YOUR TASK:
Exactly the lines from the start of the entries through the line with "red 1x2 brick [444,646,551,698]" are required in the output, with no pictures among them.

Start of SOURCE MATERIAL

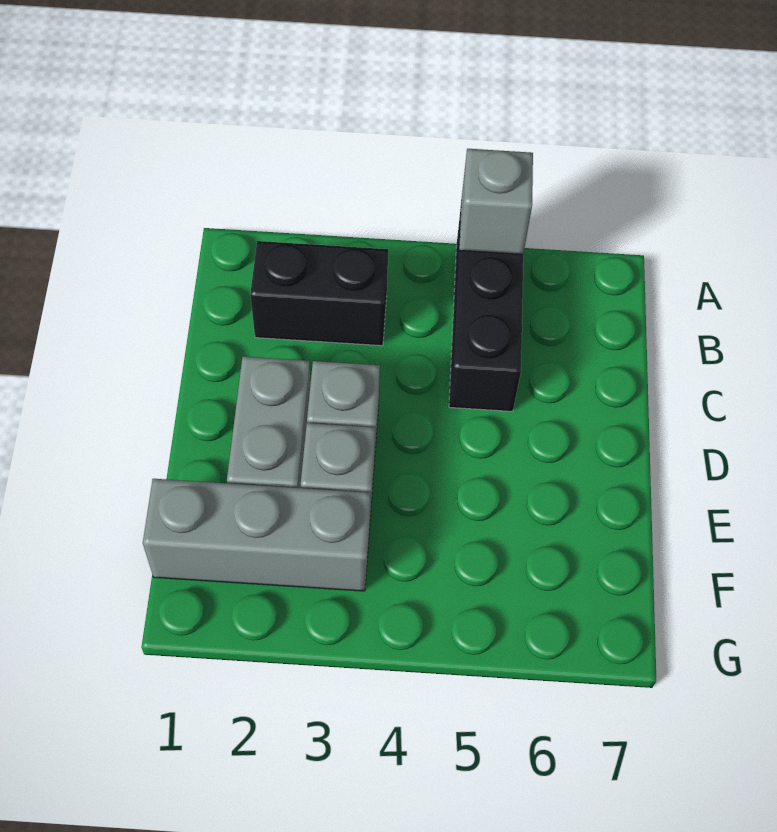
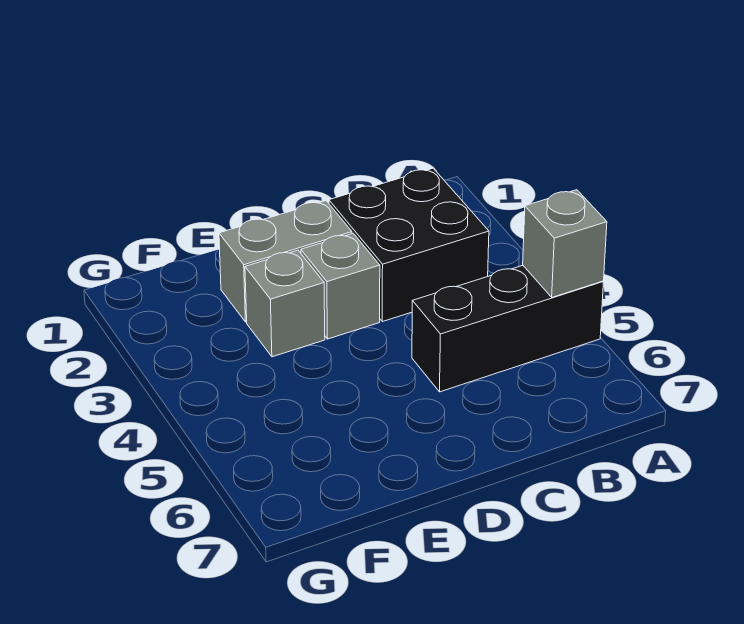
black 1x2 brick [250,241,388,346] -> black 2x2 brick [329,168,489,322]
grey 1x3 brick [143,479,371,591] -> none

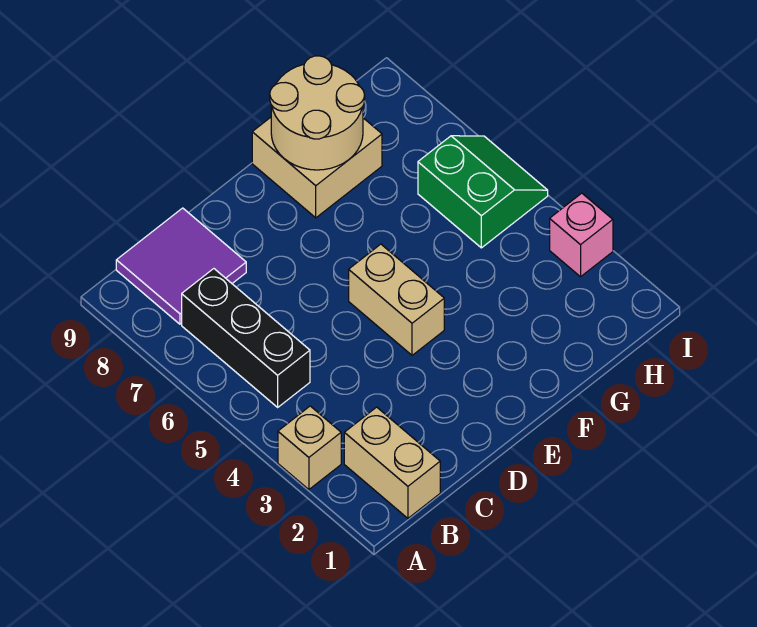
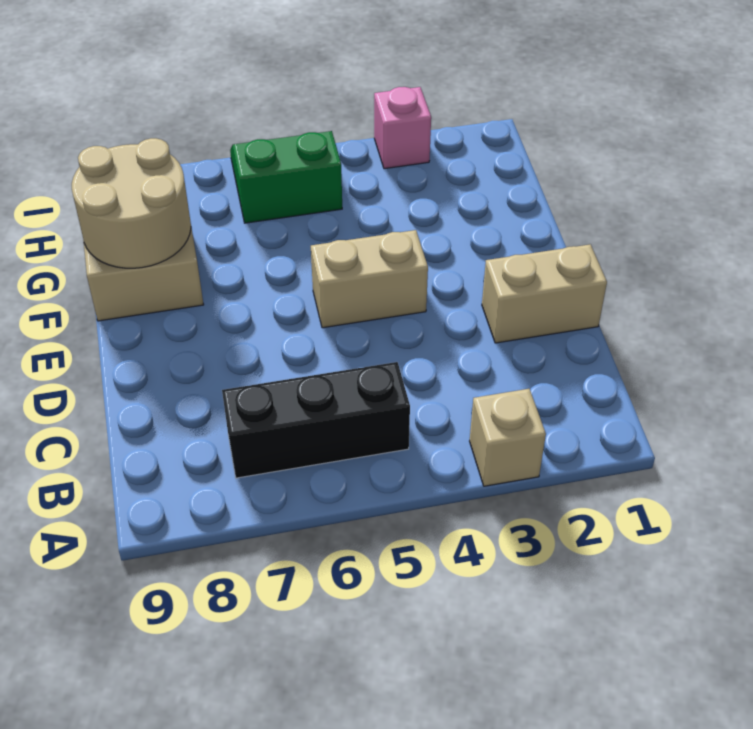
tan 1x2 brick [344,407,440,518] -> tan 1x2 brick moved to [482,244,607,343]
purple 2x2 tile [116,208,246,324] -> none

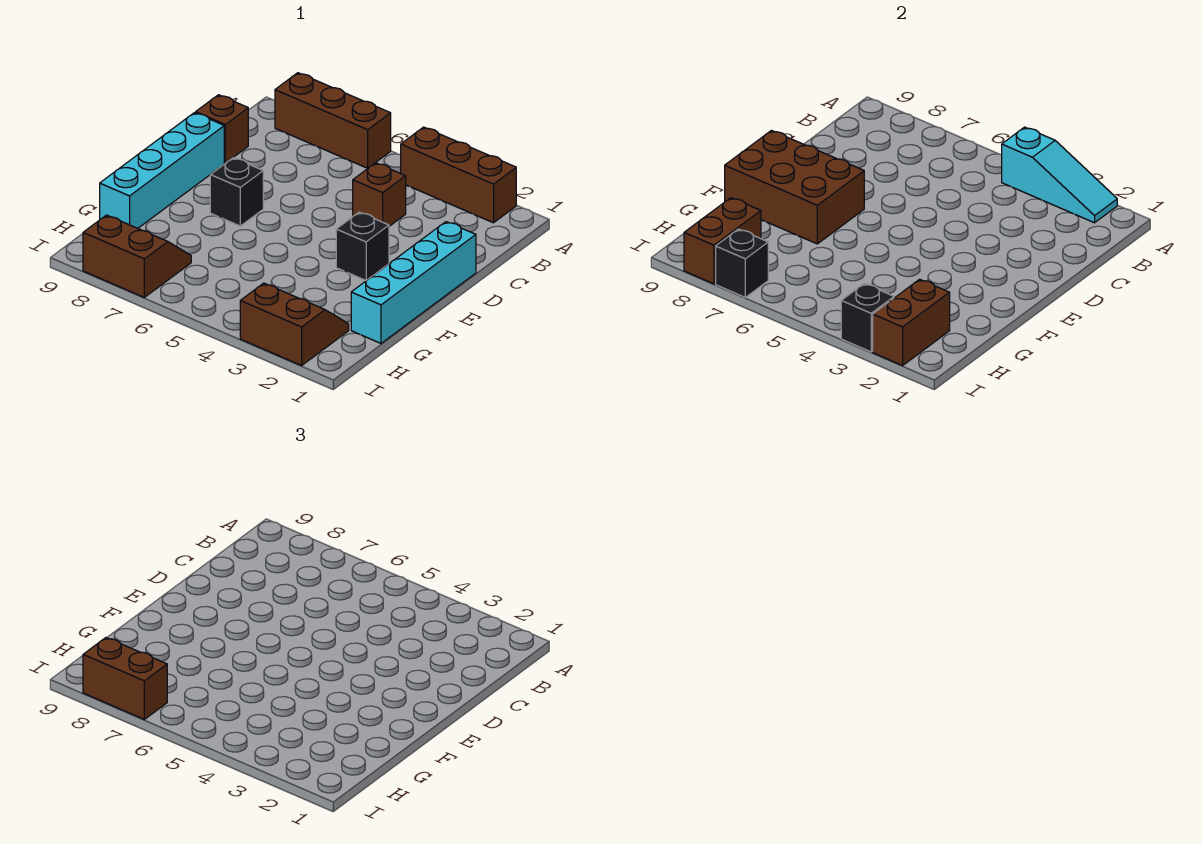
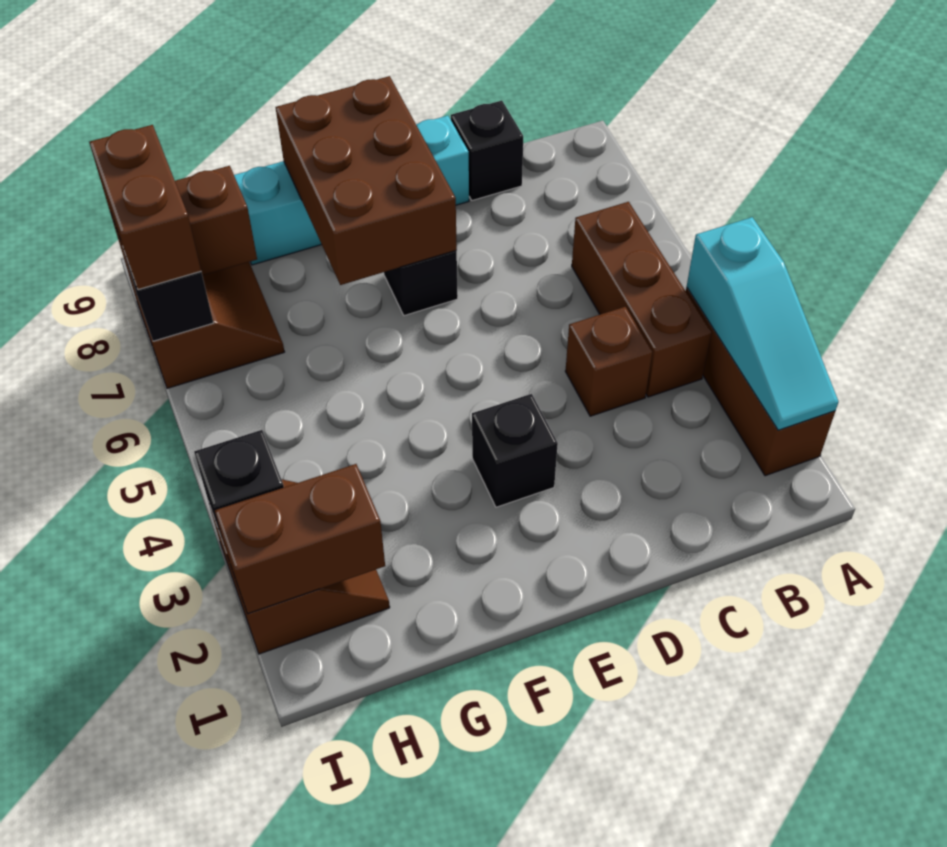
brown 1x3 brick [275,73,391,168] -> brown 1x3 brick moved to [572,202,712,397]
brown 1x1 brick [196,95,248,163] -> black 1x1 brick [451,101,523,200]
cyan 1x4 brick [351,222,476,343] -> none

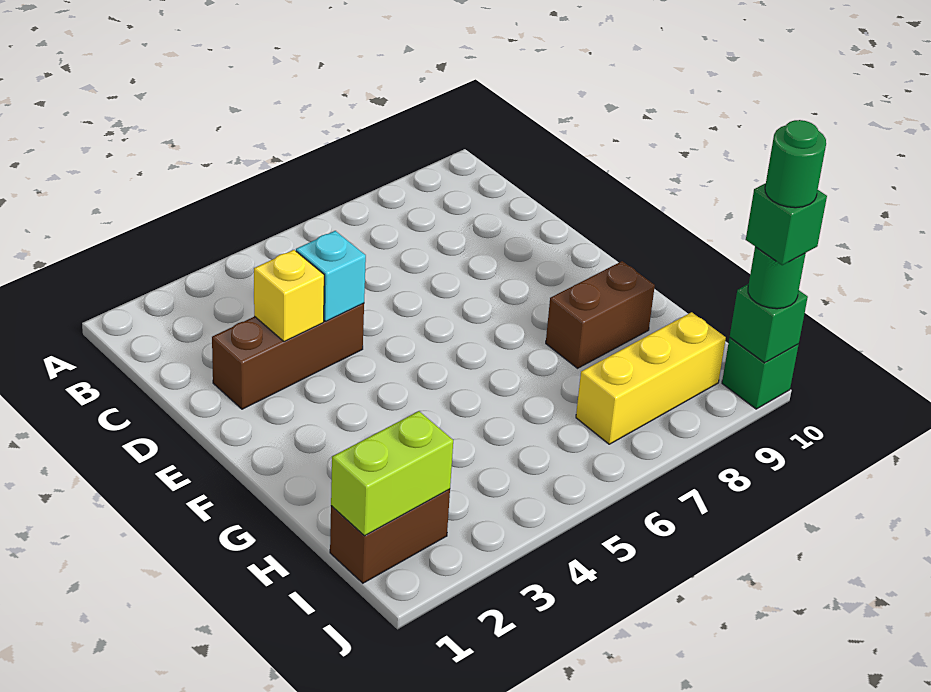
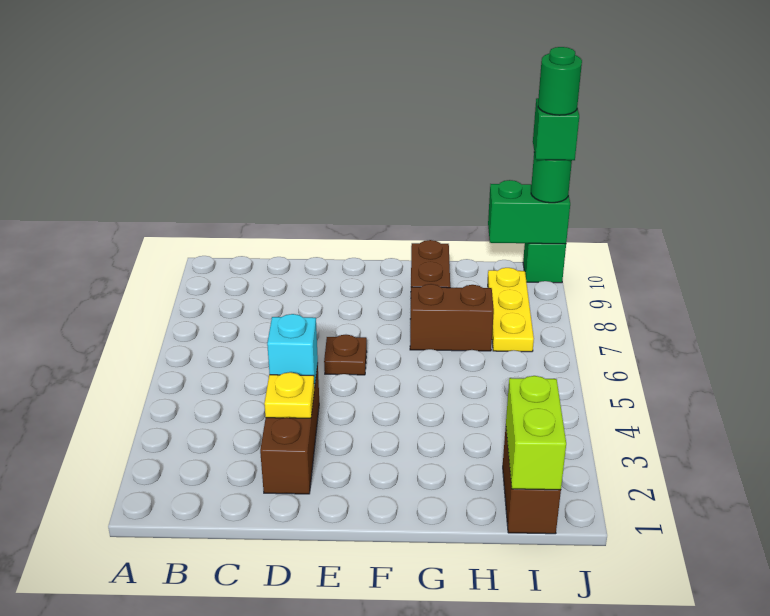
yellow 1x1 brick [254,250,324,342] -> yellow 1x1 plate [264,372,314,418]
none -> brown 1x1 plate [324,335,367,375]
none -> brown 1x2 brick [410,284,494,351]
yellow 1x3 brick [576,312,726,444] -> yellow 1x3 plate [488,268,534,352]
green 1x1 brick [730,284,808,363] -> green 1x2 brick [488,180,570,244]

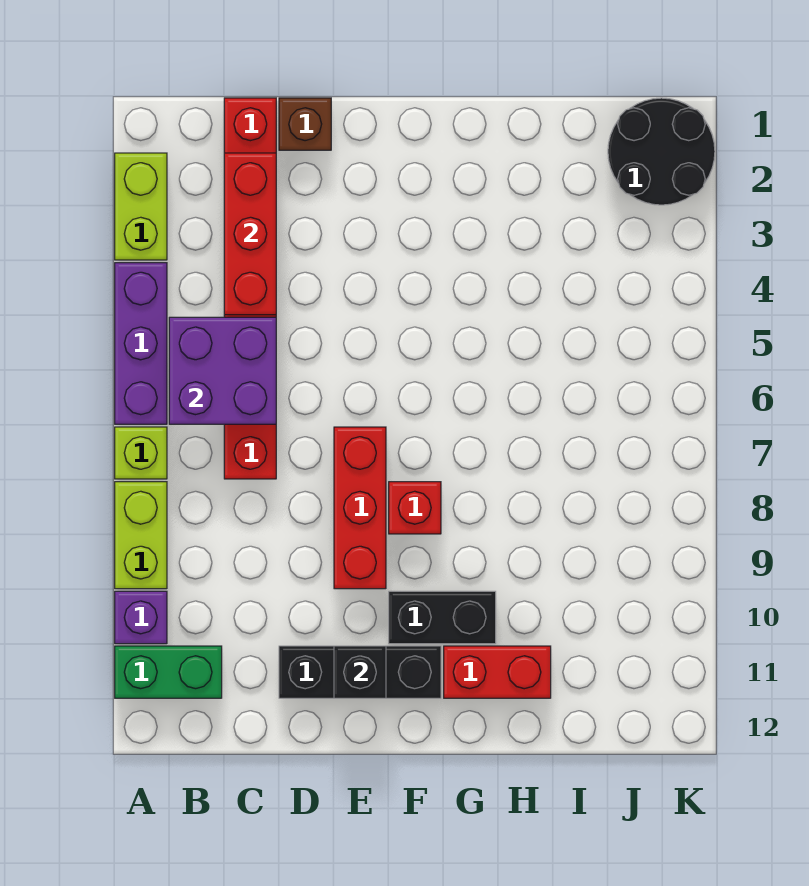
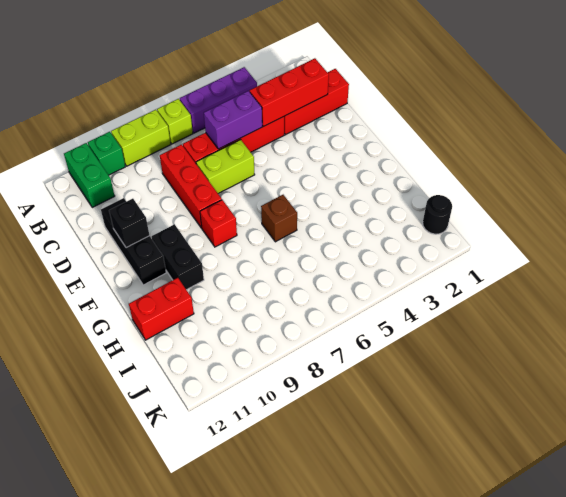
lime 1x2 brick [115,153,167,260] -> lime 1x2 brick moved to [196,140,255,194]
purple 1x1 brick [115,591,167,644] -> green 1x1 brick [88,132,125,175]
purple 2x2 brick [169,317,276,424] -> purple 1x2 brick [204,91,262,149]
brown 1x1 brick [279,98,331,150] -> brown 1x1 brick moved to [261,195,297,242]
red 1x3 brick [334,427,386,589] -> red 1x3 brick turned to [160,144,222,228]
red 1x2 brick [444,646,551,698] -> red 1x2 brick turned to [129,278,194,340]
black 2x2 round brick [608,98,715,205] -> black 1x1 round brick [423,195,452,234]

End of SOURCE MATERIAL

ANSWER TO THIS TASK:
black 1x2 brick [250,241,388,346] -> black 2x2 brick [329,168,489,322]
grey 1x3 brick [143,479,371,591] -> none

tan 1x2 brick [344,407,440,518] -> tan 1x2 brick moved to [482,244,607,343]
purple 2x2 tile [116,208,246,324] -> none

brown 1x3 brick [275,73,391,168] -> brown 1x3 brick moved to [572,202,712,397]
brown 1x1 brick [196,95,248,163] -> black 1x1 brick [451,101,523,200]
cyan 1x4 brick [351,222,476,343] -> none

yellow 1x1 brick [254,250,324,342] -> yellow 1x1 plate [264,372,314,418]
none -> brown 1x1 plate [324,335,367,375]
none -> brown 1x2 brick [410,284,494,351]
yellow 1x3 brick [576,312,726,444] -> yellow 1x3 plate [488,268,534,352]
green 1x1 brick [730,284,808,363] -> green 1x2 brick [488,180,570,244]

lime 1x2 brick [115,153,167,260] -> lime 1x2 brick moved to [196,140,255,194]
purple 1x1 brick [115,591,167,644] -> green 1x1 brick [88,132,125,175]
purple 2x2 brick [169,317,276,424] -> purple 1x2 brick [204,91,262,149]
brown 1x1 brick [279,98,331,150] -> brown 1x1 brick moved to [261,195,297,242]
red 1x3 brick [334,427,386,589] -> red 1x3 brick turned to [160,144,222,228]
red 1x2 brick [444,646,551,698] -> red 1x2 brick turned to [129,278,194,340]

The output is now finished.